[Source records]
=======

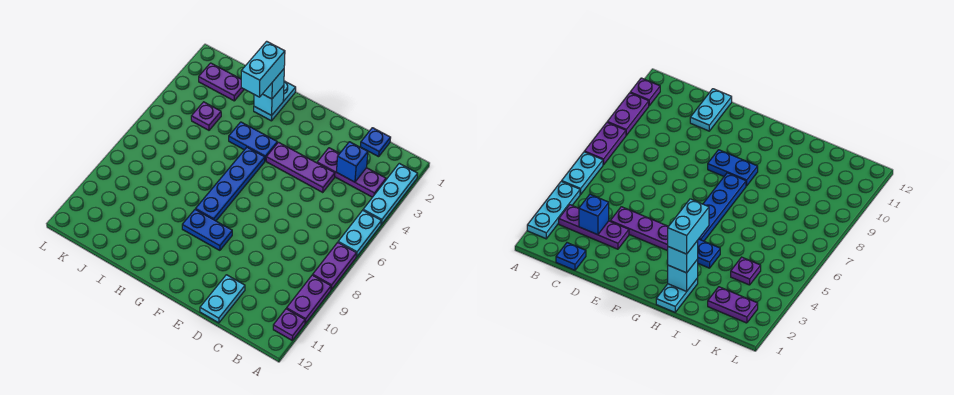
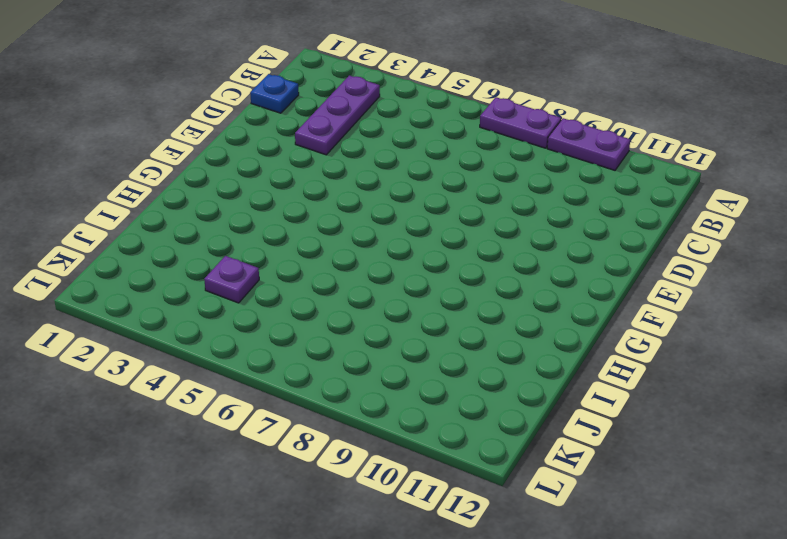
none -> cyan plate A2:A4 level 1
none -> cyan plate A5:A6 level 1
none -> purple plate A11 level 1

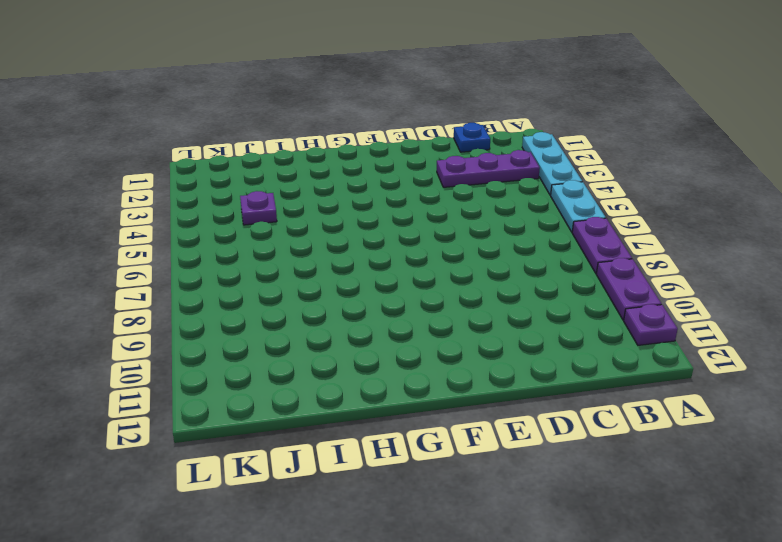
none -> purple plate D4:F4 level 1
none -> cyan plate D11:D12 level 1
none -> blue plate F9:G9 level 1

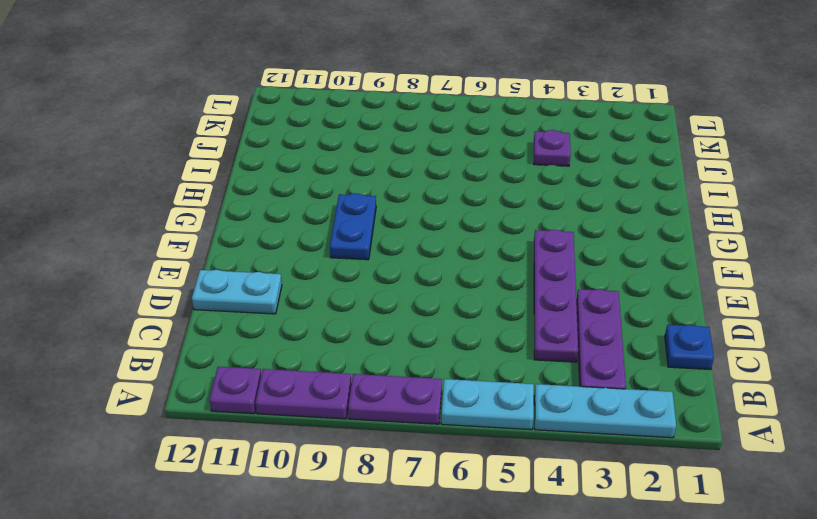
purple plate C4:F4 level 1 -> purple plate D4:F4 level 1
none -> blue plate G4:H4 level 1
none -> blue plate G5:G8 level 1
none -> cyan plate H1:H2 level 1

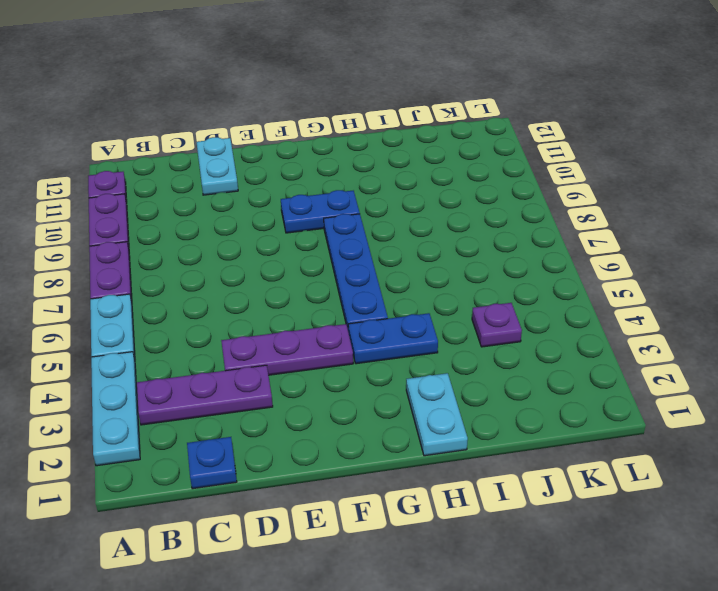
none -> purple plate J2:K2 level 1
none -> blue brick C3 level 2
none -> cyan brick H2 level 2

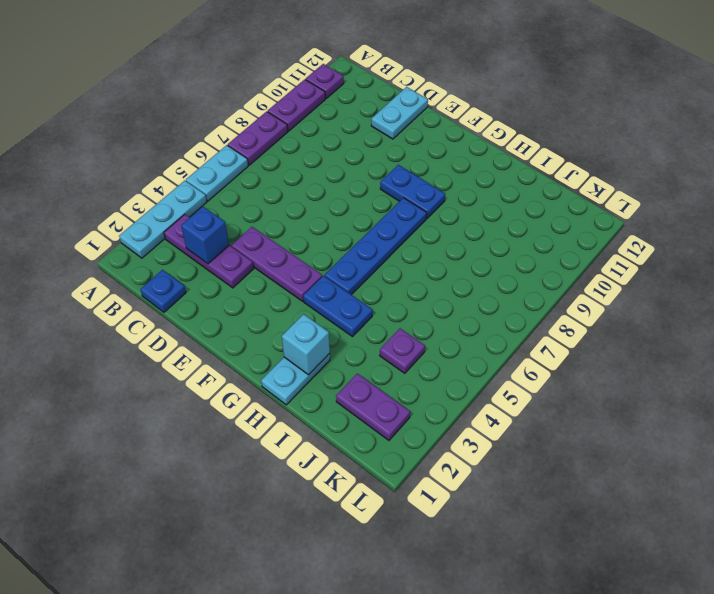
none -> cyan brick H2 level 3
none -> cyan brick H2:H3 level 4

=======

= Exercise instructions =
Transcribe exactly the lines from the one containing "none -> cyan plate A5:A6 level 1" through the last line of the records above, and nothing else. Leave out the pictures.

= Task output =
none -> cyan plate A5:A6 level 1
none -> purple plate A11 level 1

none -> purple plate D4:F4 level 1
none -> cyan plate D11:D12 level 1
none -> blue plate F9:G9 level 1

purple plate C4:F4 level 1 -> purple plate D4:F4 level 1
none -> blue plate G4:H4 level 1
none -> blue plate G5:G8 level 1
none -> cyan plate H1:H2 level 1

none -> purple plate J2:K2 level 1
none -> blue brick C3 level 2
none -> cyan brick H2 level 2

none -> cyan brick H2 level 3
none -> cyan brick H2:H3 level 4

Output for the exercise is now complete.